» **Task objective**
In the records that follow, the lines from the one containing "C111: 68nF (FILT, GND) -> 68nF (ADC, GND)" to the one containing "D4: none -> zener 15V (A VA, K MOSI)", inclusive, are to be given again exactly.

(Beginning of Material for this task)

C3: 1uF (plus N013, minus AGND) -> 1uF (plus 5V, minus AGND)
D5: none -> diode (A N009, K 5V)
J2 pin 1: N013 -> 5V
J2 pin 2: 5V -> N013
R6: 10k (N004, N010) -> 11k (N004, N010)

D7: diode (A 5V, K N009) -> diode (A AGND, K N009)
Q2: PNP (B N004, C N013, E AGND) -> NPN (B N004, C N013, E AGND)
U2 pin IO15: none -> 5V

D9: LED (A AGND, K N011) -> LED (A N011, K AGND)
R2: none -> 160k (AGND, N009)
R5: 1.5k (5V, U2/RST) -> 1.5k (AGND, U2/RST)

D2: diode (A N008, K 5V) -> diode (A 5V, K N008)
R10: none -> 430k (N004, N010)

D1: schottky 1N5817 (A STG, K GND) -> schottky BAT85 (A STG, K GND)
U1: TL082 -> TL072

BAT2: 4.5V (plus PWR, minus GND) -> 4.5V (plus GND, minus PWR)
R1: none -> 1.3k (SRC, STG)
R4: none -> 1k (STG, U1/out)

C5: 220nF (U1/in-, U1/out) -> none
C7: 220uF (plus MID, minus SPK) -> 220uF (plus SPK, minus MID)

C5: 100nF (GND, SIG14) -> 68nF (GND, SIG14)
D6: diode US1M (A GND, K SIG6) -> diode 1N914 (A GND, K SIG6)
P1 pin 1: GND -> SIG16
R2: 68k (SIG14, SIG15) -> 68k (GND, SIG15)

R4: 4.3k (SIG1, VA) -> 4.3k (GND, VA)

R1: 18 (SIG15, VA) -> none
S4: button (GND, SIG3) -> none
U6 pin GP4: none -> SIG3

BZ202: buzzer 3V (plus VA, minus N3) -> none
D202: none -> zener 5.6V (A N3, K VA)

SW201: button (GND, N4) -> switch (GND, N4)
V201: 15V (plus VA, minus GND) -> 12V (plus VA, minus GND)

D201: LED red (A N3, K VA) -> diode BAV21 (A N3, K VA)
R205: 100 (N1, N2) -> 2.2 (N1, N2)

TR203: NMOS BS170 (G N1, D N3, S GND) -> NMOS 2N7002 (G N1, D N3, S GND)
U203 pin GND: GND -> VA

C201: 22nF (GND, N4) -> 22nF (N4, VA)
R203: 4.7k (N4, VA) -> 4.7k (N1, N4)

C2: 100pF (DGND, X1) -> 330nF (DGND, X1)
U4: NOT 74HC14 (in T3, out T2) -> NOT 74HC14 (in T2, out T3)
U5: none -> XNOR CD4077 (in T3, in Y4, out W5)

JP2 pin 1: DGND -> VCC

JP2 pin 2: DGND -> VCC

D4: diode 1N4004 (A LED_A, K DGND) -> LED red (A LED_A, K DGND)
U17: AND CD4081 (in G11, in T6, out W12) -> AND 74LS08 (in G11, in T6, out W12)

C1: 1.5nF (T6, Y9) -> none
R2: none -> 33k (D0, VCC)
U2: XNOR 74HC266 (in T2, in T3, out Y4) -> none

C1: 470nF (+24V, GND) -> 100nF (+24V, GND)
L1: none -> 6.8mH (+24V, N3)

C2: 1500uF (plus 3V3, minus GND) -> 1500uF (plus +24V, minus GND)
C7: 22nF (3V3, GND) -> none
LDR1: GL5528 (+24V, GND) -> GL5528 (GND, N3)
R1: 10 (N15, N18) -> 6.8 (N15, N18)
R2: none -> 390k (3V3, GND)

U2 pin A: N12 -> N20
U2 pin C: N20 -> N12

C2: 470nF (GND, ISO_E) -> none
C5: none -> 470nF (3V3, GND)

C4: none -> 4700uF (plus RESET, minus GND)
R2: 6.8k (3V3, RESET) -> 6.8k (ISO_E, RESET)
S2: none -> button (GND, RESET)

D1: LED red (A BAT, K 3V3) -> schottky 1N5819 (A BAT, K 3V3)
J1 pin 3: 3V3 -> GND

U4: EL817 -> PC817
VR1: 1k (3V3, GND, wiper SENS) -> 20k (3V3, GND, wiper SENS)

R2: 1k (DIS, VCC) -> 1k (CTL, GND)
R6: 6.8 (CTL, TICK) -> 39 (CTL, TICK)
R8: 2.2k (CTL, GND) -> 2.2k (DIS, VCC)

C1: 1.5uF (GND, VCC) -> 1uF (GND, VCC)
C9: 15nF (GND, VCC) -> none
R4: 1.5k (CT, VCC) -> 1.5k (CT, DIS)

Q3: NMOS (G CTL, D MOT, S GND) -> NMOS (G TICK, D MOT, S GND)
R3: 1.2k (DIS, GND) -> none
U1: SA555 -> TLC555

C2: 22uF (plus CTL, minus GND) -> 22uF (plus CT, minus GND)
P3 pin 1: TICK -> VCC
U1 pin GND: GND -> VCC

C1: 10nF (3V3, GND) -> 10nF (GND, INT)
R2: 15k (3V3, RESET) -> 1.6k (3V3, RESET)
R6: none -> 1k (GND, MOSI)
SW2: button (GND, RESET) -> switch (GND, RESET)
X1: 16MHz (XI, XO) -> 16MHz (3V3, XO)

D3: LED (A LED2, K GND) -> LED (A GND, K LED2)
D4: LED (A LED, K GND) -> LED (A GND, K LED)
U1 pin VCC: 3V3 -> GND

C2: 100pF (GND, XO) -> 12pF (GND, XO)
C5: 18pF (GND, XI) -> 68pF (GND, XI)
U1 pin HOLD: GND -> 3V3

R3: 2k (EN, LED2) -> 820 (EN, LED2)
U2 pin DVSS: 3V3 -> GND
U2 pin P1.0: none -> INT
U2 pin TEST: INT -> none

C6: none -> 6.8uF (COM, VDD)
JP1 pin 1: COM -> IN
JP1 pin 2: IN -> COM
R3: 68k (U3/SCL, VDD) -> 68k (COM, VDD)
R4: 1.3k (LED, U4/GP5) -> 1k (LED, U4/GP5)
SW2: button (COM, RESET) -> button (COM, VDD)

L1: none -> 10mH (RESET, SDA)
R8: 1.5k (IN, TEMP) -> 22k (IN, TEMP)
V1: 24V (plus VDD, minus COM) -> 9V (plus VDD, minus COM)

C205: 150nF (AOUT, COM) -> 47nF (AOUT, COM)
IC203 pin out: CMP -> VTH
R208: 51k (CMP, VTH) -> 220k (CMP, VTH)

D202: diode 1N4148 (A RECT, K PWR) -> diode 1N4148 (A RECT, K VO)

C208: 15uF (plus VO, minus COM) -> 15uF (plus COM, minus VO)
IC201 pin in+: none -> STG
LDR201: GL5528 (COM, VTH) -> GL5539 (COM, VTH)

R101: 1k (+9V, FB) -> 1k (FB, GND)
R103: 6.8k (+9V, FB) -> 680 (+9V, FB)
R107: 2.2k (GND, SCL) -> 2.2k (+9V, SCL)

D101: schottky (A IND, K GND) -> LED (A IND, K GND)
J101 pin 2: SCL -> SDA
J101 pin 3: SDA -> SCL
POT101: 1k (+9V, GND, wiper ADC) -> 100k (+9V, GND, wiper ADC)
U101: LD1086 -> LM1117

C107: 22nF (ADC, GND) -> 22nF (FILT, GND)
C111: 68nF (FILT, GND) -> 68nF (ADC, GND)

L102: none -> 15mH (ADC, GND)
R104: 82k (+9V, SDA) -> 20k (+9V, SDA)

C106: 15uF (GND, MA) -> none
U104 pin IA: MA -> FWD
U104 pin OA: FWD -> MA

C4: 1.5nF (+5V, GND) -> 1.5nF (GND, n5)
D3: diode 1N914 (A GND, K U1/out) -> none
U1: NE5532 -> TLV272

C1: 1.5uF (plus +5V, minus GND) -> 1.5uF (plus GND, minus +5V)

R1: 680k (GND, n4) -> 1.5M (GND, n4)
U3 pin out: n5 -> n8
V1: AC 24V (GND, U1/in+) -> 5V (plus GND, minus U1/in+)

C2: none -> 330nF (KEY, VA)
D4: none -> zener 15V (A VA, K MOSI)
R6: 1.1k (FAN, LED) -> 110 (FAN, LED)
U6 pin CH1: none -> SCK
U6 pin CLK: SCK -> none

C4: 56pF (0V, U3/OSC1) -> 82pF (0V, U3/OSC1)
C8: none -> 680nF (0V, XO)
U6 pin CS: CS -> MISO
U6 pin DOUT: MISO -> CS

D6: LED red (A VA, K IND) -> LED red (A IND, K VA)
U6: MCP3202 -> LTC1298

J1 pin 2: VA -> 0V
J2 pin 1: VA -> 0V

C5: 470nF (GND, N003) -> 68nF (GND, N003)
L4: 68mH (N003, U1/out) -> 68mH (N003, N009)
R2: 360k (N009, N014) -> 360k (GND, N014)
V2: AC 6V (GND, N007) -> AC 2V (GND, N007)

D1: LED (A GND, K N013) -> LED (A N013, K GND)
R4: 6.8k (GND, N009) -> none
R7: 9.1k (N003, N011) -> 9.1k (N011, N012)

(End of Material for this task)

» **Written answer**
C111: 68nF (FILT, GND) -> 68nF (ADC, GND)

L102: none -> 15mH (ADC, GND)
R104: 82k (+9V, SDA) -> 20k (+9V, SDA)

C106: 15uF (GND, MA) -> none
U104 pin IA: MA -> FWD
U104 pin OA: FWD -> MA

C4: 1.5nF (+5V, GND) -> 1.5nF (GND, n5)
D3: diode 1N914 (A GND, K U1/out) -> none
U1: NE5532 -> TLV272

C1: 1.5uF (plus +5V, minus GND) -> 1.5uF (plus GND, minus +5V)

R1: 680k (GND, n4) -> 1.5M (GND, n4)
U3 pin out: n5 -> n8
V1: AC 24V (GND, U1/in+) -> 5V (plus GND, minus U1/in+)

C2: none -> 330nF (KEY, VA)
D4: none -> zener 15V (A VA, K MOSI)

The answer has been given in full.